- [Aim of the task] Copy each line in the data that includes the word "royal".

- [Exercise data]
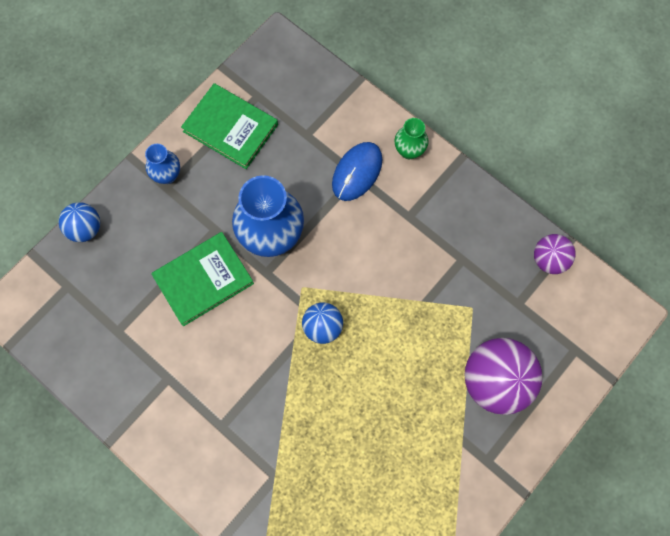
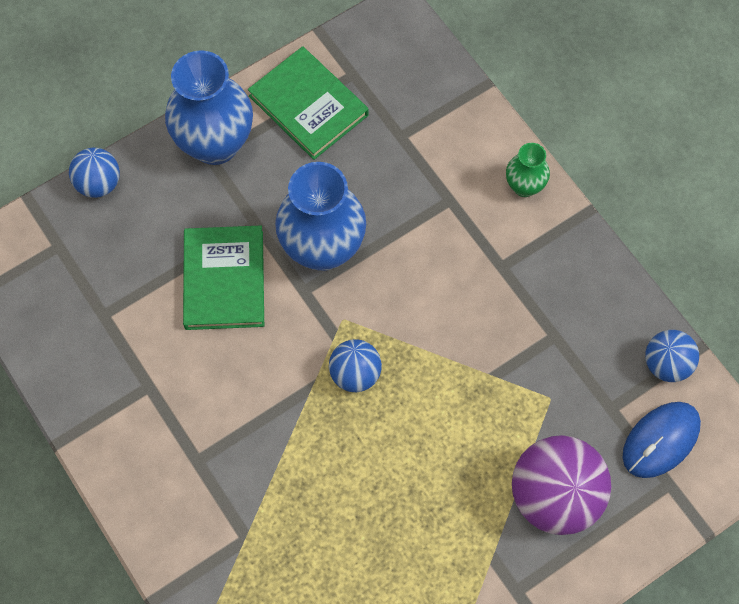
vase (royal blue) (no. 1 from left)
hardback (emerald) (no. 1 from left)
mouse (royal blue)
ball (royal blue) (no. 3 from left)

- [Task answer]
vase (royal blue) (no. 1 from left)
mouse (royal blue)
ball (royal blue) (no. 3 from left)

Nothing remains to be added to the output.